Find the line in the material below that contains "northern.csv: [650,520,674,550] ->", then give it again, with all later lines, exactly as shown.

--- SUPPLIED INFORMATION Enclosed Below ---

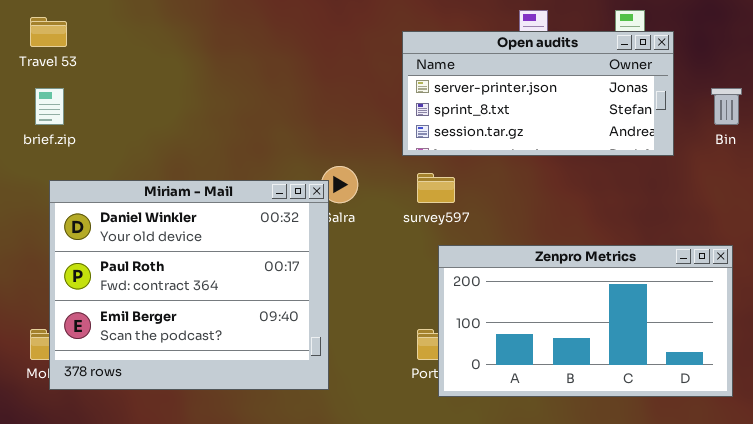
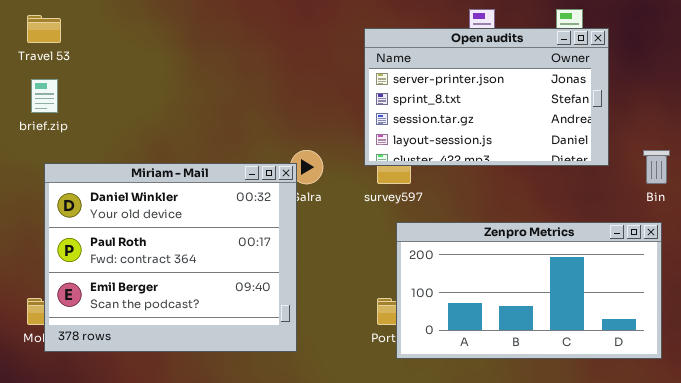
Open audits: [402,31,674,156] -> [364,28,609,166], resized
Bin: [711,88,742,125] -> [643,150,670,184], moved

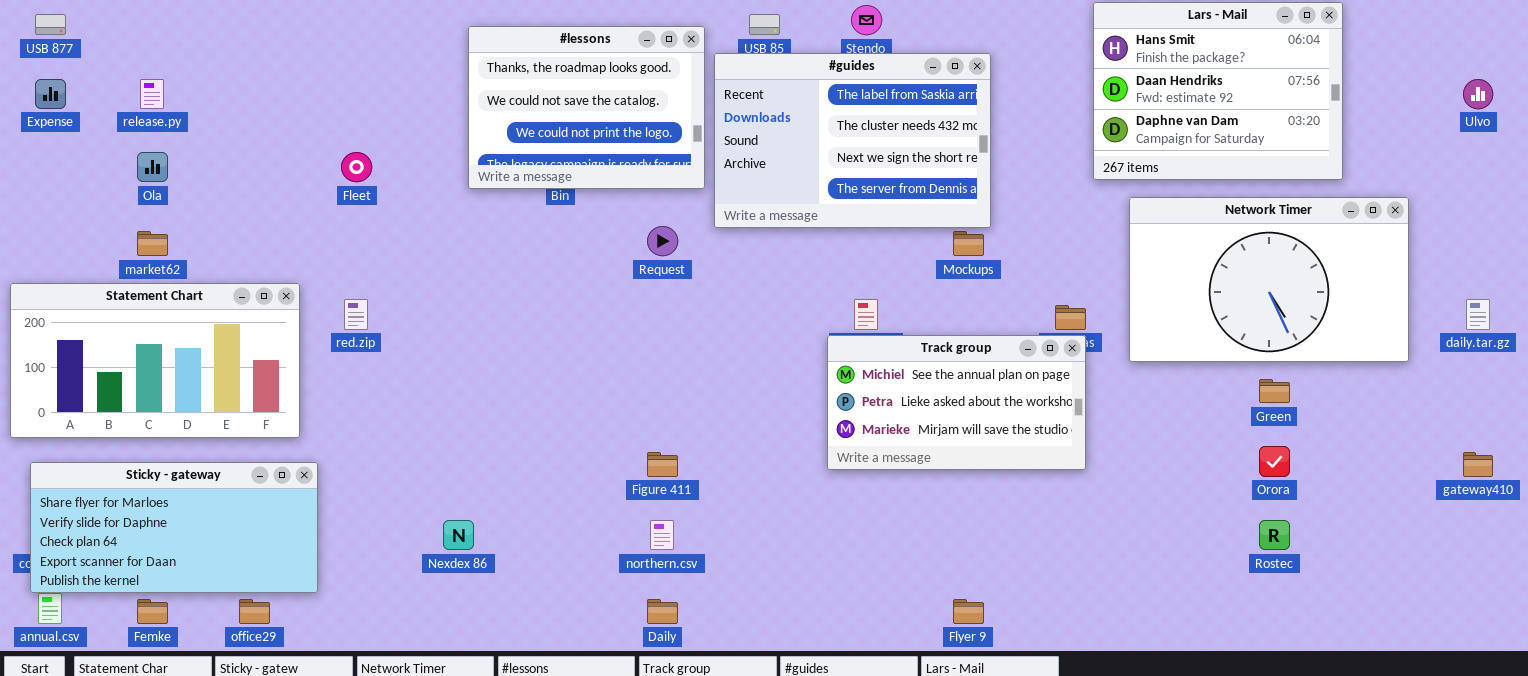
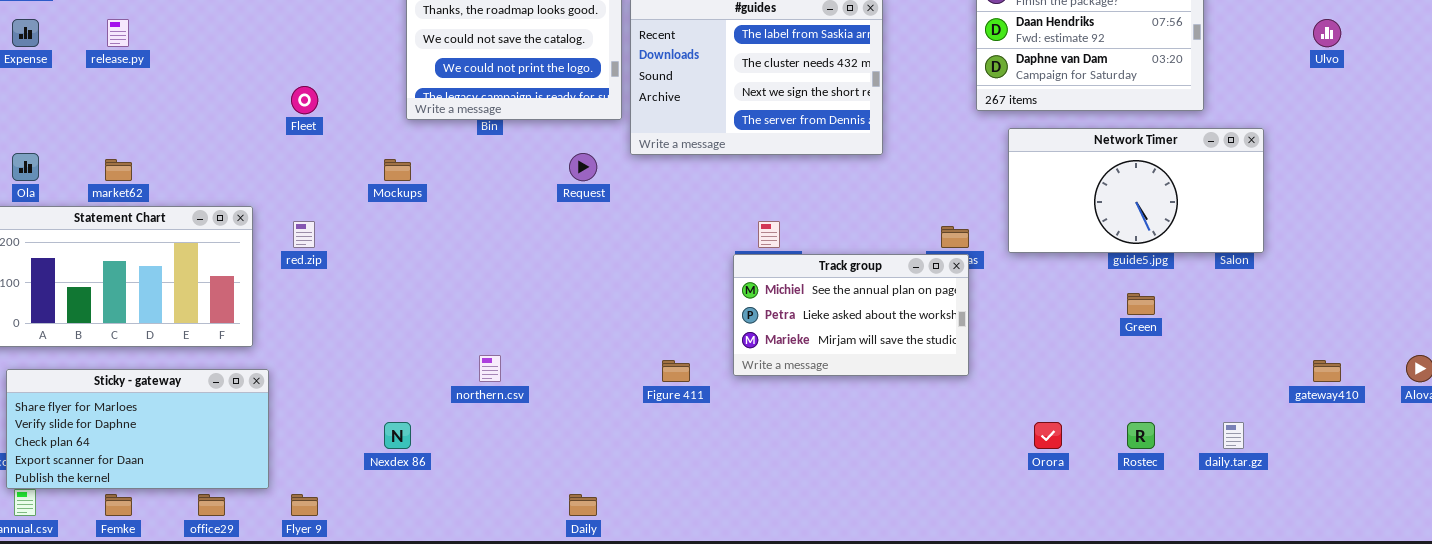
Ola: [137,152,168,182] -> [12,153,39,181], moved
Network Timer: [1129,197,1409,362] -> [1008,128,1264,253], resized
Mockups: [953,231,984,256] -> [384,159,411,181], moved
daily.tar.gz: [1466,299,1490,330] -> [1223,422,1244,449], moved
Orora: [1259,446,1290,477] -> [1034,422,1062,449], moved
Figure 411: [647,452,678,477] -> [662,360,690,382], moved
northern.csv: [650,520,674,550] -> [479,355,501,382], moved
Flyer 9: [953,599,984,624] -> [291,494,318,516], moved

--- End of Enclosed SUPPLIED INFORMATION ---

» RESULT FOR THIS TASK:
northern.csv: [650,520,674,550] -> [479,355,501,382], moved
Flyer 9: [953,599,984,624] -> [291,494,318,516], moved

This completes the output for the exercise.